━━━━━ GIVEN DATA ━━━━━
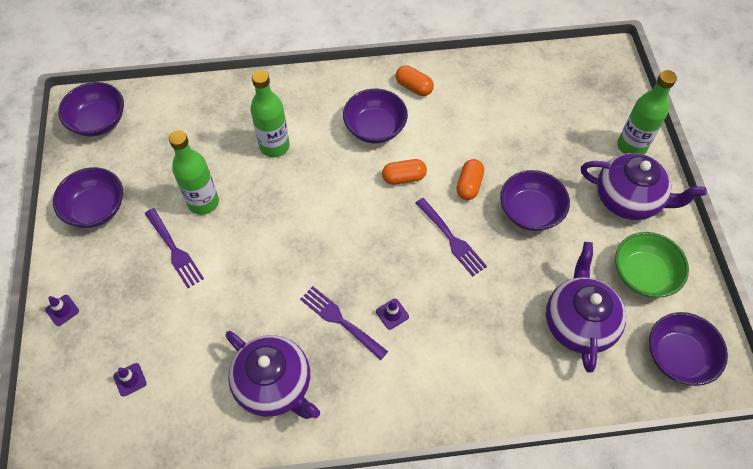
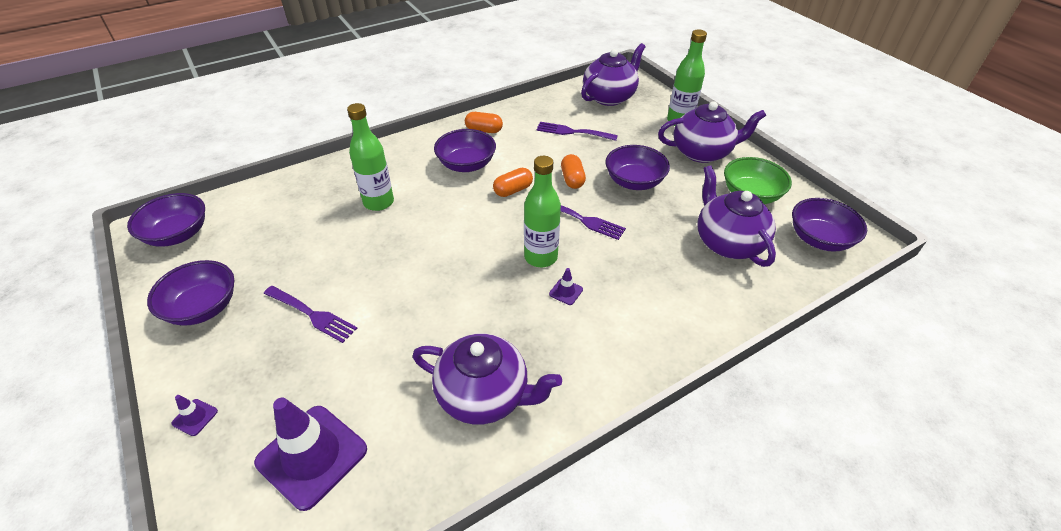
camera: 25 degrees left, 15 degrees down
(130, 379) = (312, 456): purple traffic cone -> purple traffic cone, size x2.45
(203, 202) = (326, 265): green bottle -> green bottle (540, 257)
(340, 321) = (520, 314): purple fork -> purple fork (573, 132)
(573, 83) = (609, 97): none -> purple teapot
━━━━━
** PROBLEM REQUIREMENTS **
What is wanted is a verbatim transcription of every record above, pictures excluded.

** ANSWER BOX **
camera: 25 degrees left, 15 degrees down
(130, 379) = (312, 456): purple traffic cone -> purple traffic cone, size x2.45
(203, 202) = (326, 265): green bottle -> green bottle (540, 257)
(340, 321) = (520, 314): purple fork -> purple fork (573, 132)
(573, 83) = (609, 97): none -> purple teapot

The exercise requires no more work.